*** SOURCE MATERIAL Section Begins ***
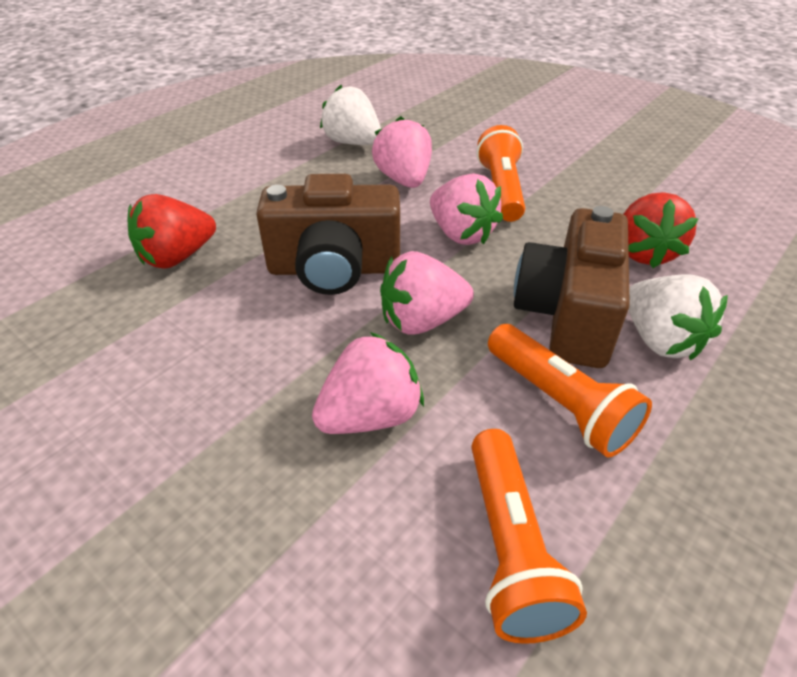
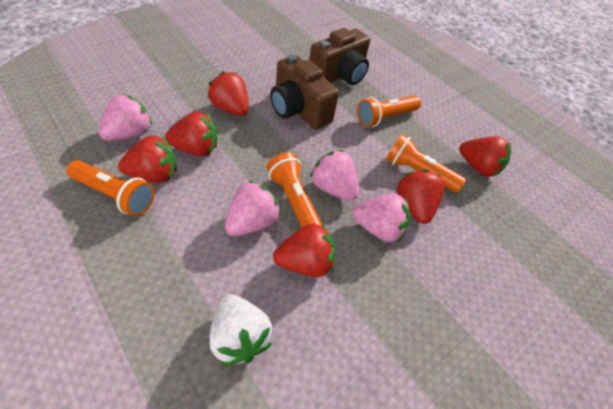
orange flashlight: 3 -> 4
red strawberry: 2 -> 6
white strawberry: 2 -> 1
*** SOURCE MATERIAL Section Ends ***
**WHAT THE EXERCISE ASKS:**
Once the pictures are set aside, give the listing again word for word.

**SOLUTION TO THIS TASK:**
orange flashlight: 3 -> 4
red strawberry: 2 -> 6
white strawberry: 2 -> 1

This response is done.